## Problem
Copy the stretch from the line containing "This is a 0.5" through the line containing "road 2 (unclassified): [(0,171),(157,0)]" below, word for word, including both of those lines.

## Records for processing
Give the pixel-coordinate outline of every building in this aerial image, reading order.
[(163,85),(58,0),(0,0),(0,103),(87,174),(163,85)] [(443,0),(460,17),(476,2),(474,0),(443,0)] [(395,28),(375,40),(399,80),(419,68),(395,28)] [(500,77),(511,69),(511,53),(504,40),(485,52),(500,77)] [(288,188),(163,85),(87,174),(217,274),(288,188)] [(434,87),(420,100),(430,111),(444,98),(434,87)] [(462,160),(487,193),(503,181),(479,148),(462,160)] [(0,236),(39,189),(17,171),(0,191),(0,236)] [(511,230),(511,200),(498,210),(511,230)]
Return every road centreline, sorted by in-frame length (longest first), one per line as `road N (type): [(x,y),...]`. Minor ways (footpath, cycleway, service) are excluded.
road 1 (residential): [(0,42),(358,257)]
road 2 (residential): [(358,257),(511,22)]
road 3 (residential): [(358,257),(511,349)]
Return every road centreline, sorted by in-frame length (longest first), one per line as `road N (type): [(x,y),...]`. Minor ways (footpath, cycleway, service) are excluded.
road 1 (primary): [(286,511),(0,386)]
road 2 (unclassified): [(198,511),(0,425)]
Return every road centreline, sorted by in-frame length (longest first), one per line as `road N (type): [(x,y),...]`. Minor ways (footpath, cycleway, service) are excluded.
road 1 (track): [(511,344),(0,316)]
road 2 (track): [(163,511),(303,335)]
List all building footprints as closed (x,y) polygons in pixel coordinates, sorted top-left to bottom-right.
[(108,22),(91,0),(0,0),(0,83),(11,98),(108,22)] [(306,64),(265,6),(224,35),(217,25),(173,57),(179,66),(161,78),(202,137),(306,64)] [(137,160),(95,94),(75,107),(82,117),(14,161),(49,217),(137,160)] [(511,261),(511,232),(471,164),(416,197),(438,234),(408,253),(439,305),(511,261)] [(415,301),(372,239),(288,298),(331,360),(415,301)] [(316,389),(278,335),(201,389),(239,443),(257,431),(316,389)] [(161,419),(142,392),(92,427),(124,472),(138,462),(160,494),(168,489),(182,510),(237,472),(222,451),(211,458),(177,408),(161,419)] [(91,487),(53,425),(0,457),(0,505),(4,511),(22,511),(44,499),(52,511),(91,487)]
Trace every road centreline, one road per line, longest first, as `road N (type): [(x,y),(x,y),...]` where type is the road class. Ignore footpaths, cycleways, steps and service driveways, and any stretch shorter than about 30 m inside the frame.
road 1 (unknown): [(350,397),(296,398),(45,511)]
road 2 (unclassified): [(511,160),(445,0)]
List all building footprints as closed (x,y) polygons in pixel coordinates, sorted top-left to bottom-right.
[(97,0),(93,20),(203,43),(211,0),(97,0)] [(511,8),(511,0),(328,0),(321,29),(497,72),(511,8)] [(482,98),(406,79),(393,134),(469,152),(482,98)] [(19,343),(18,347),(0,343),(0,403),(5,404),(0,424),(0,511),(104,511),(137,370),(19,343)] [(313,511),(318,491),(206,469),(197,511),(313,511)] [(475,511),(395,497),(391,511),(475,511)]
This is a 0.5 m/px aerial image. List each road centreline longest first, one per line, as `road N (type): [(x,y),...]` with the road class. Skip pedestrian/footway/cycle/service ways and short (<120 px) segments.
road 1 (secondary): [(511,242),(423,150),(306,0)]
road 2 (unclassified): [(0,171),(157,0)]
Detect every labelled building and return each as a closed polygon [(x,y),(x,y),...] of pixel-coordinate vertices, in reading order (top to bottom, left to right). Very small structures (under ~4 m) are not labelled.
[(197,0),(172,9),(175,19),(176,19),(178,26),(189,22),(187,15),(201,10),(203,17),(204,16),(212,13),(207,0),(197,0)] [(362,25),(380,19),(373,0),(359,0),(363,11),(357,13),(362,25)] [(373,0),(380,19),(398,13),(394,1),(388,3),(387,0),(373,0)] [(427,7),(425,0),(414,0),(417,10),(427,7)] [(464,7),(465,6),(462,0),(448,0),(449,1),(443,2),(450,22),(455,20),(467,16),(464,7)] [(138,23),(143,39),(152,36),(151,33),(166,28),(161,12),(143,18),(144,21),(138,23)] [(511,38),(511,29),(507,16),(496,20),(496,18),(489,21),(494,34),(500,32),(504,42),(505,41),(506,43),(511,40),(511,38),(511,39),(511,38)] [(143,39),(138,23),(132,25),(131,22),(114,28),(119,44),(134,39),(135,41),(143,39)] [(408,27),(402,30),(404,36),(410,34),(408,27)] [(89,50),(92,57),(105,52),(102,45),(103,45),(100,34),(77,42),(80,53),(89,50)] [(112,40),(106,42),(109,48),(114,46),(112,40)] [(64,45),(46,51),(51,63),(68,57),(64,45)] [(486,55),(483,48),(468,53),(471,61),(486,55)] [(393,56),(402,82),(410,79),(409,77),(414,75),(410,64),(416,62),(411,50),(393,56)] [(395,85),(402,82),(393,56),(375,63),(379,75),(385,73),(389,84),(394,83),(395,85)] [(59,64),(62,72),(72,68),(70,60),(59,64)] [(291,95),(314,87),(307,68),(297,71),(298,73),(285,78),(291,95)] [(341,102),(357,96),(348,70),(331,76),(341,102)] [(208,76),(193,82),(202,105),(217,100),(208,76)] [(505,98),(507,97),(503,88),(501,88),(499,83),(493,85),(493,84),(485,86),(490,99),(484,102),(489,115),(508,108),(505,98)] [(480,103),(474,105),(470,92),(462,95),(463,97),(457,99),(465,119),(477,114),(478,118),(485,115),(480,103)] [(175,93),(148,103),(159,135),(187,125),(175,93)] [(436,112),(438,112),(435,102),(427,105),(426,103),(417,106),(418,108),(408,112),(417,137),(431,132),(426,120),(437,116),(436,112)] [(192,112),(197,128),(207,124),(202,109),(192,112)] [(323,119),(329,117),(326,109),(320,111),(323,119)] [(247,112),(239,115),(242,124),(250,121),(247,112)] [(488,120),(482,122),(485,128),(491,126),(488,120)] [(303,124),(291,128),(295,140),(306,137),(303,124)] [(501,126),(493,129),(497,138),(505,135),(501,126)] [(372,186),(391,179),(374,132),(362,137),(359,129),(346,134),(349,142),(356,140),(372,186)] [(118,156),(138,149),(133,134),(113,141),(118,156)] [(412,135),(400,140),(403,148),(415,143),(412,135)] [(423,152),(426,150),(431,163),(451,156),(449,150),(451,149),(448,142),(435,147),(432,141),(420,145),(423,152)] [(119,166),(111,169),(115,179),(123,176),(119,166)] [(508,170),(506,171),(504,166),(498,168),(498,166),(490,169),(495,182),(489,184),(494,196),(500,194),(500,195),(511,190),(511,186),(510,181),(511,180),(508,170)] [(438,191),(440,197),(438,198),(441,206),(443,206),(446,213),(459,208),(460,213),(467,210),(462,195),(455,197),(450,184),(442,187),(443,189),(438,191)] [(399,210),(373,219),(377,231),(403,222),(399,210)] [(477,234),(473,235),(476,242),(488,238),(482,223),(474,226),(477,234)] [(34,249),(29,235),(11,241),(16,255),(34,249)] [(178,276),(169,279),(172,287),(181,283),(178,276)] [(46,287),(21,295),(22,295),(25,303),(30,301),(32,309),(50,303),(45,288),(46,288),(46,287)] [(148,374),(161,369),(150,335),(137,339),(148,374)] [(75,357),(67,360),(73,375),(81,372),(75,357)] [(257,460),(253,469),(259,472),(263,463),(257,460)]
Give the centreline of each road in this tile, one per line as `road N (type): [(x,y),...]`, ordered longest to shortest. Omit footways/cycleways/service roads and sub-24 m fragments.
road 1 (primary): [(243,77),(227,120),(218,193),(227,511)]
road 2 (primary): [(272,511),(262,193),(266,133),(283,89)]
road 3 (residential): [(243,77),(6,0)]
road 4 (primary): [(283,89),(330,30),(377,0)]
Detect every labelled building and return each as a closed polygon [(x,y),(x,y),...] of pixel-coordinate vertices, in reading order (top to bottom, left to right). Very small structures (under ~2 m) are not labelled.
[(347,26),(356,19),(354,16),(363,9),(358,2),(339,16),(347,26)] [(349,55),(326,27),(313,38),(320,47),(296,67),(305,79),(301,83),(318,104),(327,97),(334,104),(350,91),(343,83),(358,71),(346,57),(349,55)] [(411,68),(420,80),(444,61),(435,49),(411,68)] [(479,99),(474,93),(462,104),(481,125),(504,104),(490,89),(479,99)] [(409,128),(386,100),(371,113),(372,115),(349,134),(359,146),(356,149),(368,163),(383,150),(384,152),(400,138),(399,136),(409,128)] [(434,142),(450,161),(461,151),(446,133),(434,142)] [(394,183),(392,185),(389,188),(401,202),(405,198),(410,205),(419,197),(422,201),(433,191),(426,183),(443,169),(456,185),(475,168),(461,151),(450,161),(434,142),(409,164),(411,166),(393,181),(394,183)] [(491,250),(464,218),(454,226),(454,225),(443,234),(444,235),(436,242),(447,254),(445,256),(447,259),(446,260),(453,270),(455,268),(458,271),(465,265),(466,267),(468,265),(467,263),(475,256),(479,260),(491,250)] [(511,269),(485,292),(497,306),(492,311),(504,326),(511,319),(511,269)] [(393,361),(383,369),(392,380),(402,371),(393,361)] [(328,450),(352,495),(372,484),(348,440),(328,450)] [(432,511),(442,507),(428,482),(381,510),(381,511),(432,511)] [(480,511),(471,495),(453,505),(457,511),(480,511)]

## Task solution
This is a 0.5 m/px aerial image. List each road centreline longest first, one per line, as `road N (type): [(x,y),...]` with the road class. Skip pedestrian/footway/cycle/service ways and short (<120 px) segments.
road 1 (secondary): [(511,242),(423,150),(306,0)]
road 2 (unclassified): [(0,171),(157,0)]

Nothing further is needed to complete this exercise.